## DATA UNDER STUDY:
----------

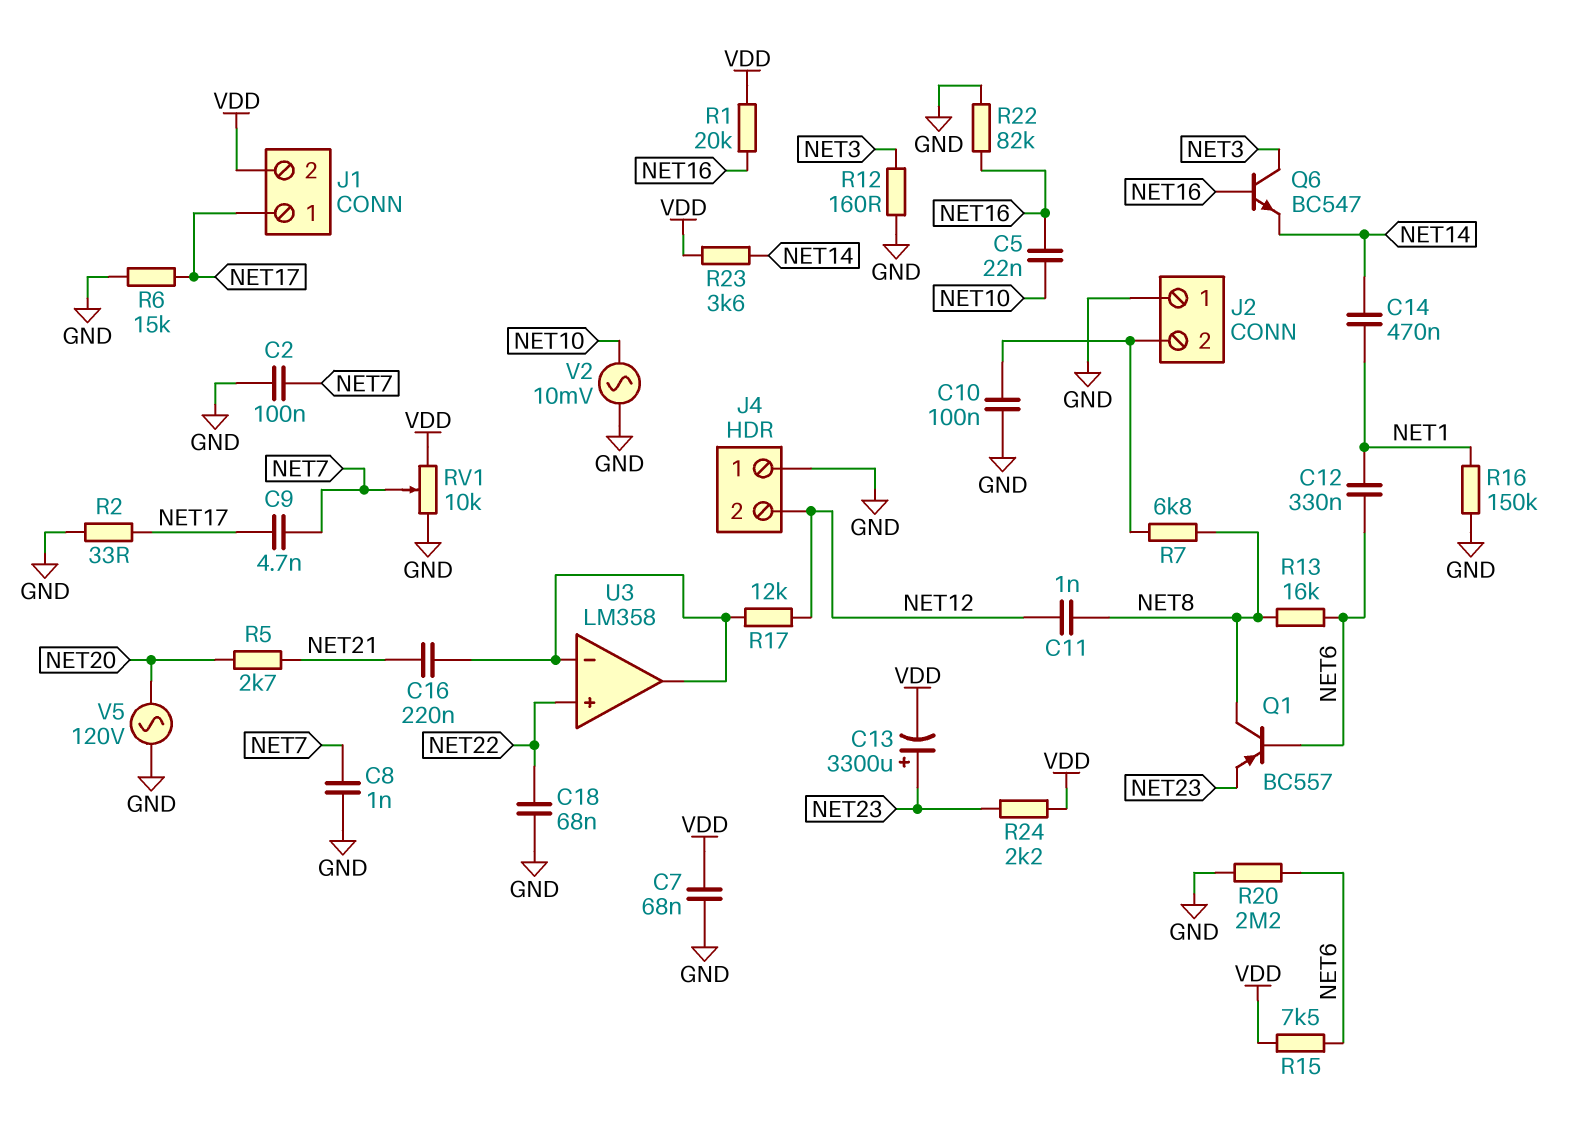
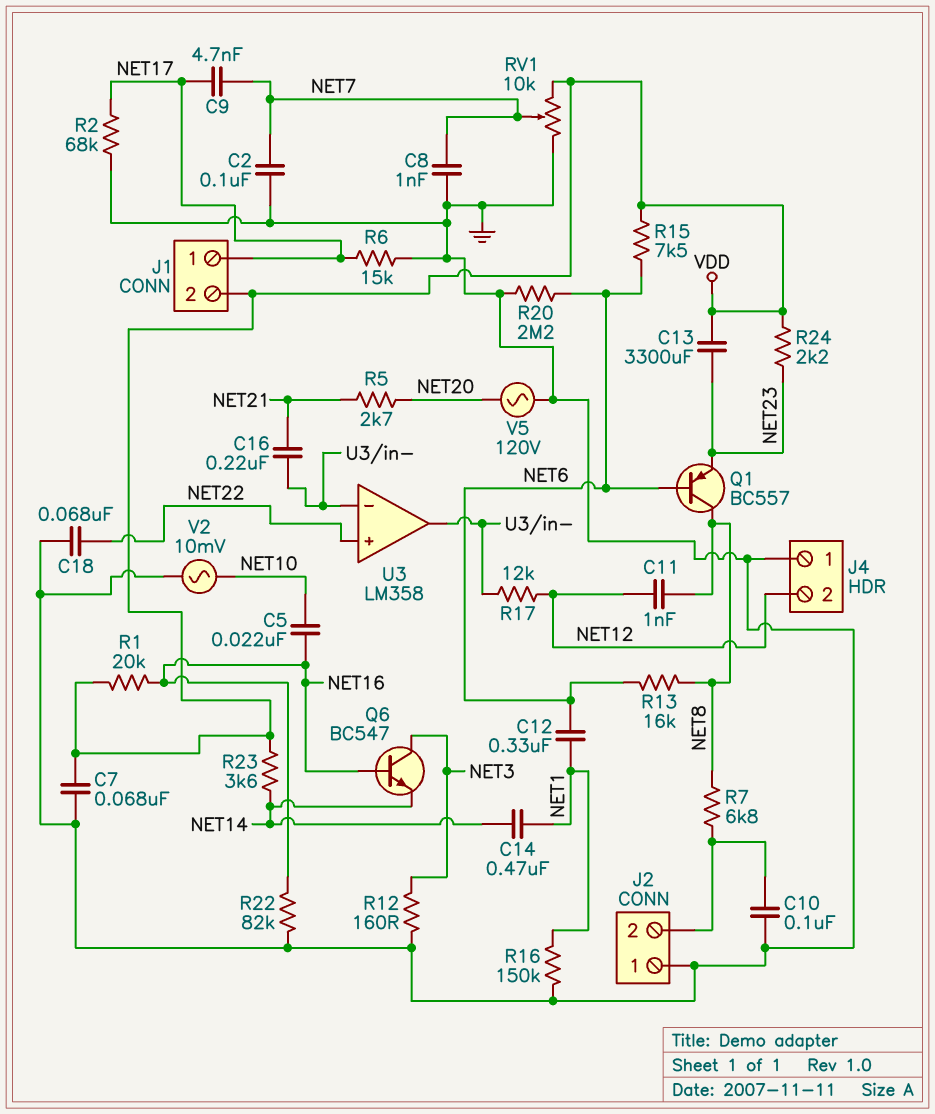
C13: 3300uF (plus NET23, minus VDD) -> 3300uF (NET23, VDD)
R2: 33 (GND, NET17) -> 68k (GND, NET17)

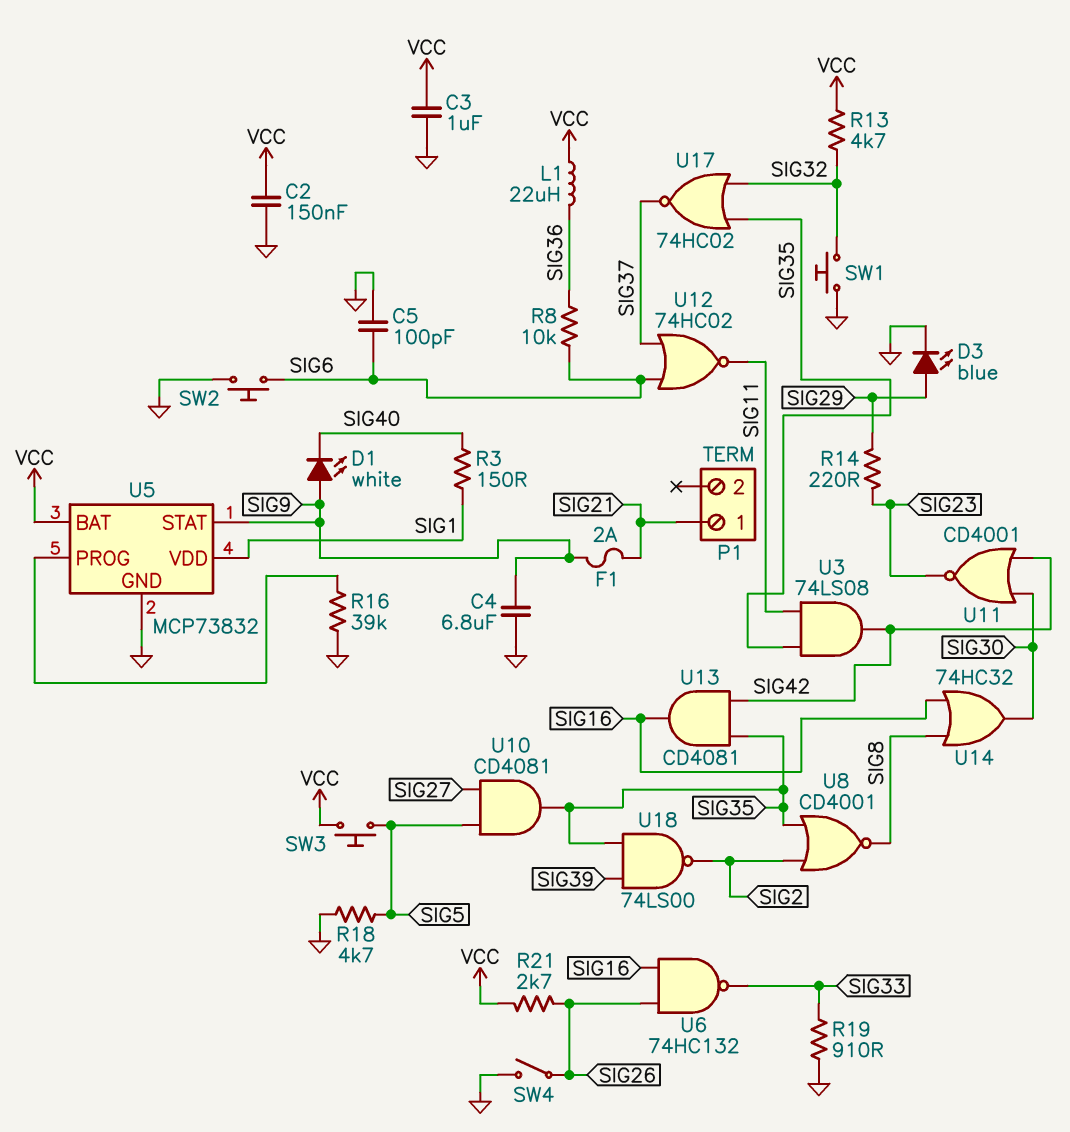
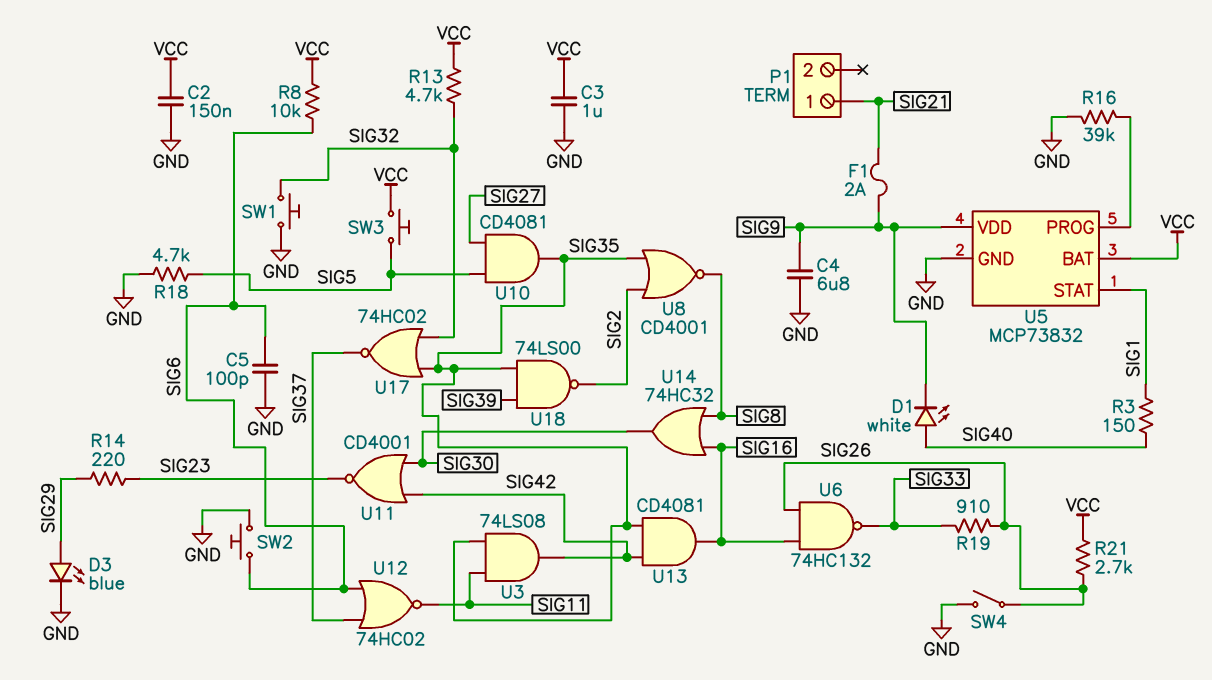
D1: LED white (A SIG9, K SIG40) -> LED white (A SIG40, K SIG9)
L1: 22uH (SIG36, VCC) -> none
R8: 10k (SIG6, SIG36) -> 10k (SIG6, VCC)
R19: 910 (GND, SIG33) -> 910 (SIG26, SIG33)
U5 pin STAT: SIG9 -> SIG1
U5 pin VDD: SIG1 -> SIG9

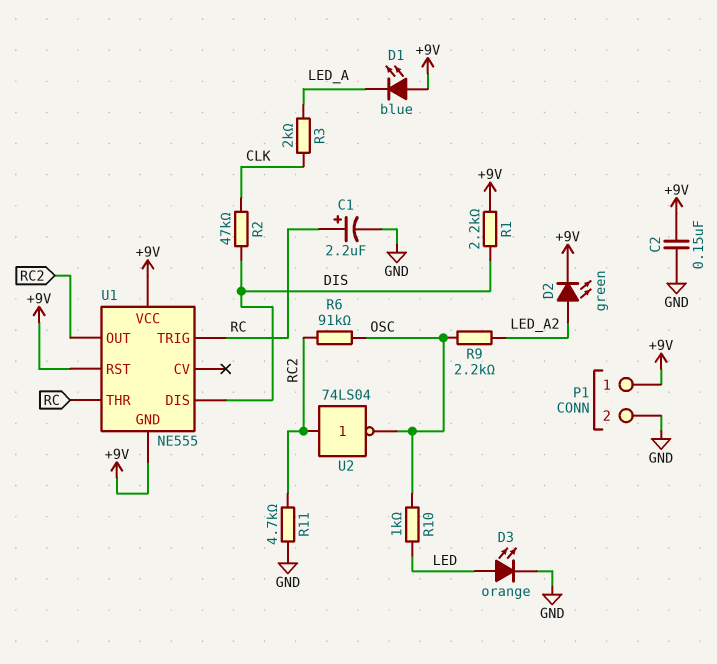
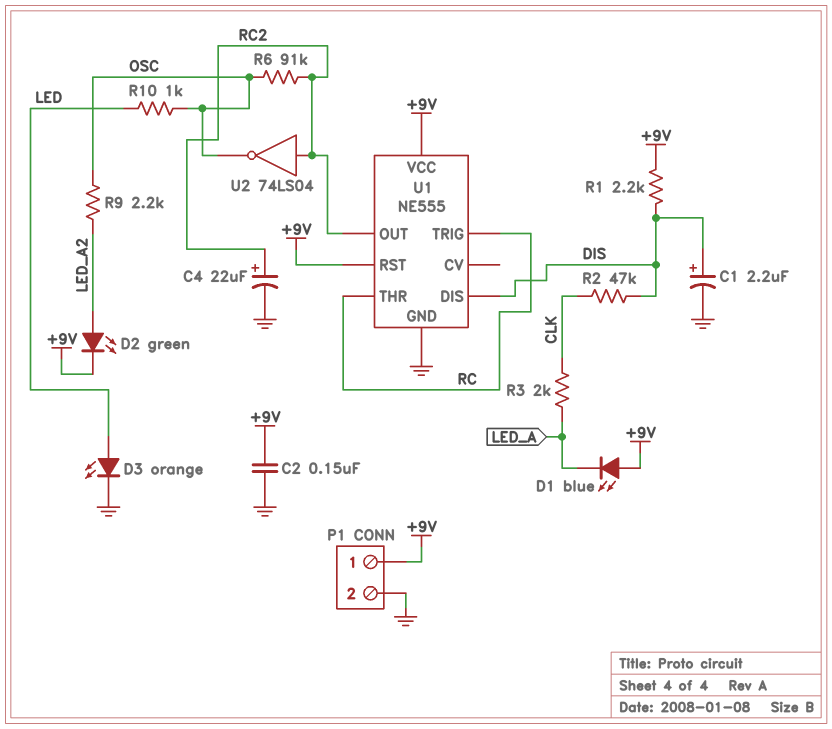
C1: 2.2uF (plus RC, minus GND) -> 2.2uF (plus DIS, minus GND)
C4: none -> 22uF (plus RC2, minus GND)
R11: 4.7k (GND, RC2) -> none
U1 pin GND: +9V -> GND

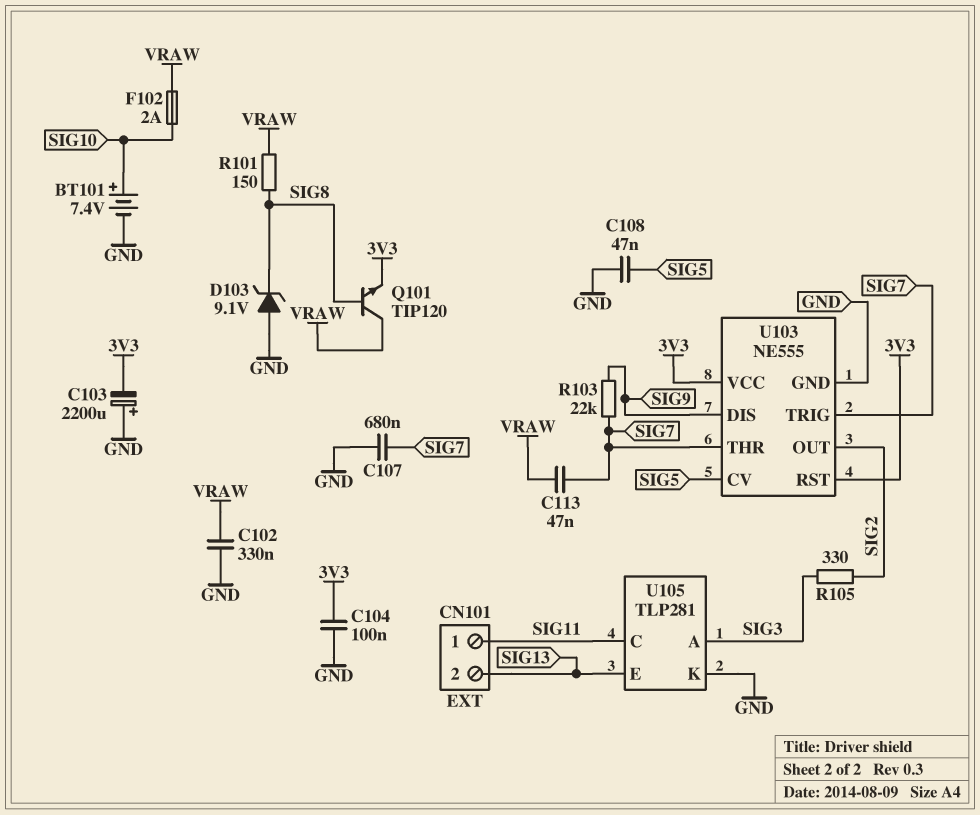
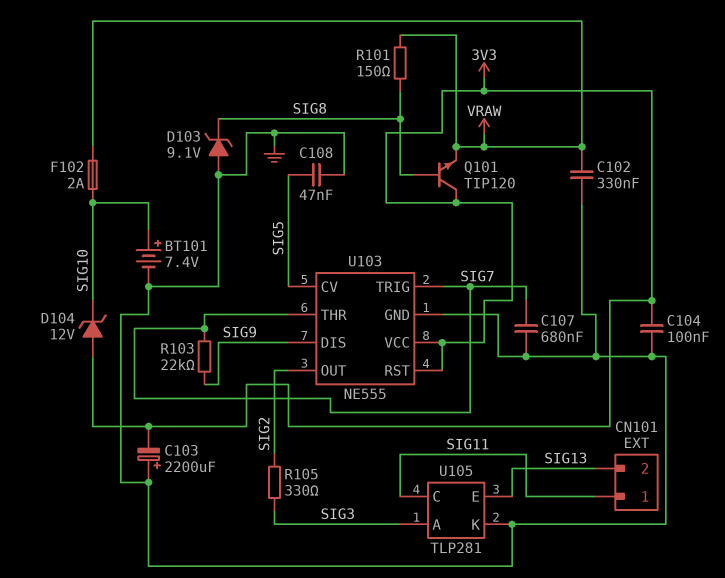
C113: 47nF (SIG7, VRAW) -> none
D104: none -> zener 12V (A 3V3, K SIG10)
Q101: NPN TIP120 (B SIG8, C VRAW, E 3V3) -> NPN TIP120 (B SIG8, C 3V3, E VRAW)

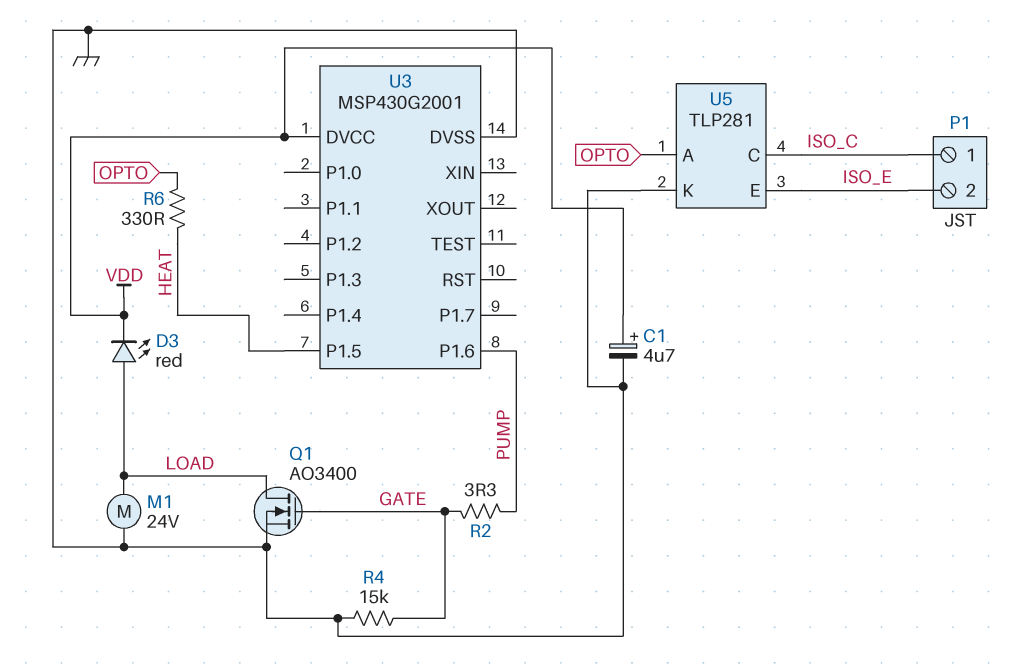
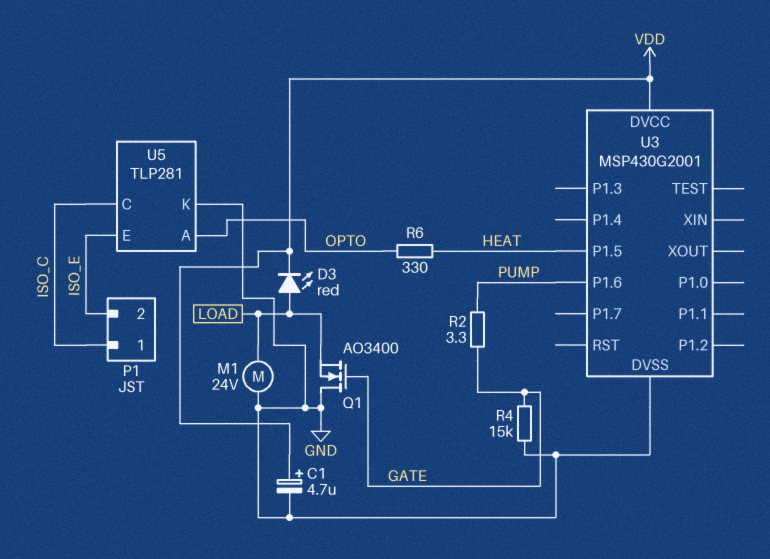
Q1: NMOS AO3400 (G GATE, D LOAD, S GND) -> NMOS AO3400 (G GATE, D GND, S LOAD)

----------

## INSTRUCTIONS FOR THE TASK:
Each line above is to be copied exactly, and the pictures are to be dropped.

## RESULT:
C13: 3300uF (plus NET23, minus VDD) -> 3300uF (NET23, VDD)
R2: 33 (GND, NET17) -> 68k (GND, NET17)

D1: LED white (A SIG9, K SIG40) -> LED white (A SIG40, K SIG9)
L1: 22uH (SIG36, VCC) -> none
R8: 10k (SIG6, SIG36) -> 10k (SIG6, VCC)
R19: 910 (GND, SIG33) -> 910 (SIG26, SIG33)
U5 pin STAT: SIG9 -> SIG1
U5 pin VDD: SIG1 -> SIG9

C1: 2.2uF (plus RC, minus GND) -> 2.2uF (plus DIS, minus GND)
C4: none -> 22uF (plus RC2, minus GND)
R11: 4.7k (GND, RC2) -> none
U1 pin GND: +9V -> GND

C113: 47nF (SIG7, VRAW) -> none
D104: none -> zener 12V (A 3V3, K SIG10)
Q101: NPN TIP120 (B SIG8, C VRAW, E 3V3) -> NPN TIP120 (B SIG8, C 3V3, E VRAW)

Q1: NMOS AO3400 (G GATE, D LOAD, S GND) -> NMOS AO3400 (G GATE, D GND, S LOAD)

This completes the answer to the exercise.